**What the exercise asks:**
Pictures don't belong in the copy; print all the records exactly.

──────── Data for this task ────────

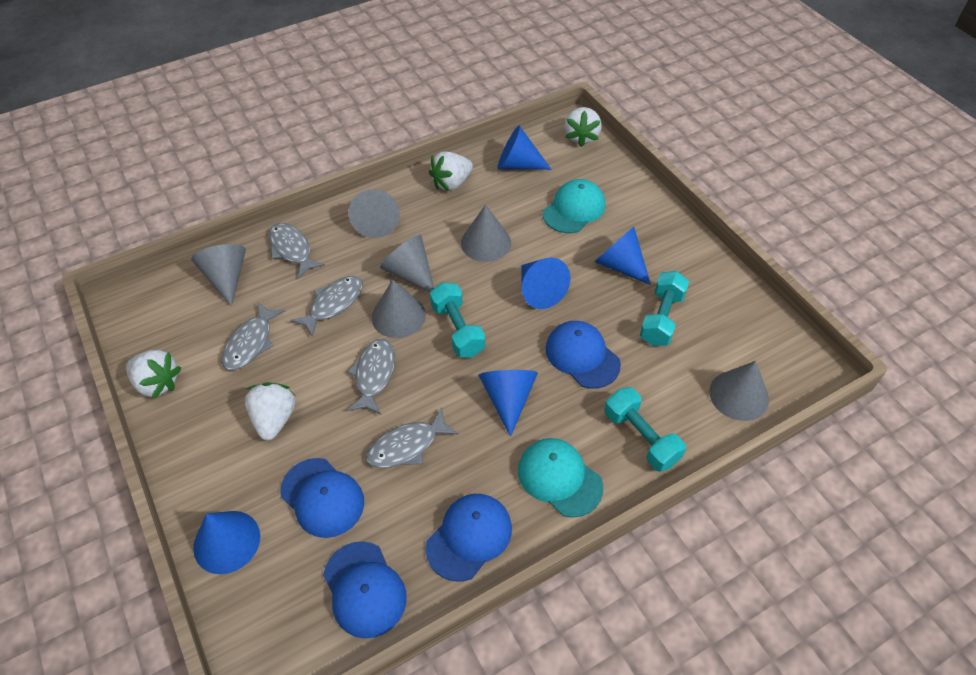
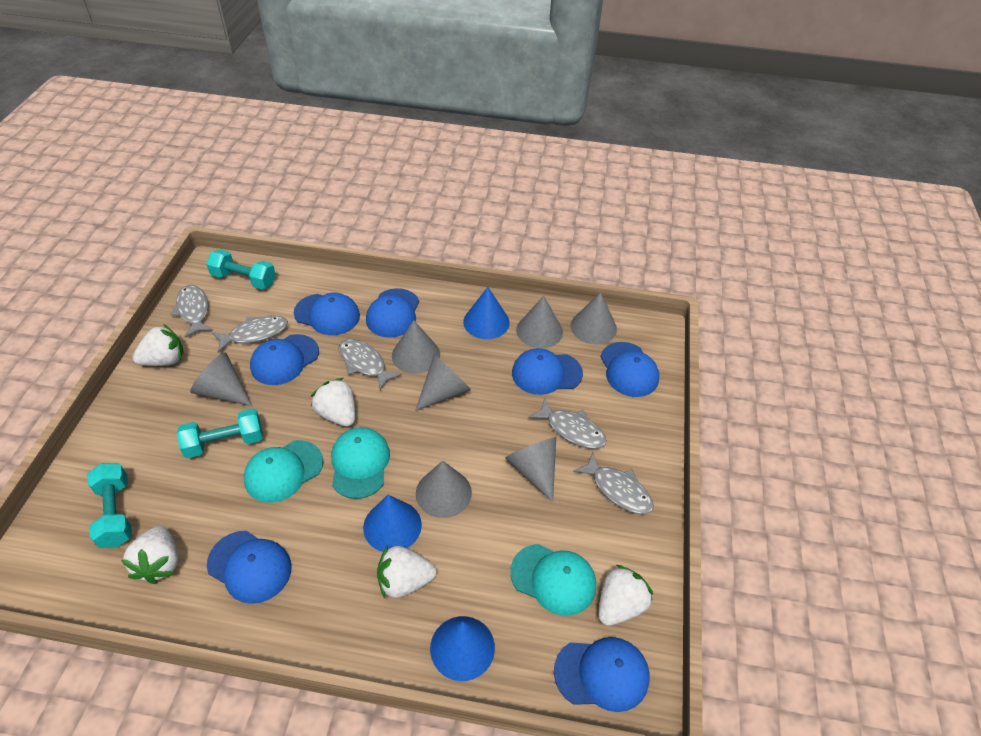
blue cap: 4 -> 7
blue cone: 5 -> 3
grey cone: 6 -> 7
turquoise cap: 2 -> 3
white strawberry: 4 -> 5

────────

**Problem solution:**
blue cap: 4 -> 7
blue cone: 5 -> 3
grey cone: 6 -> 7
turquoise cap: 2 -> 3
white strawberry: 4 -> 5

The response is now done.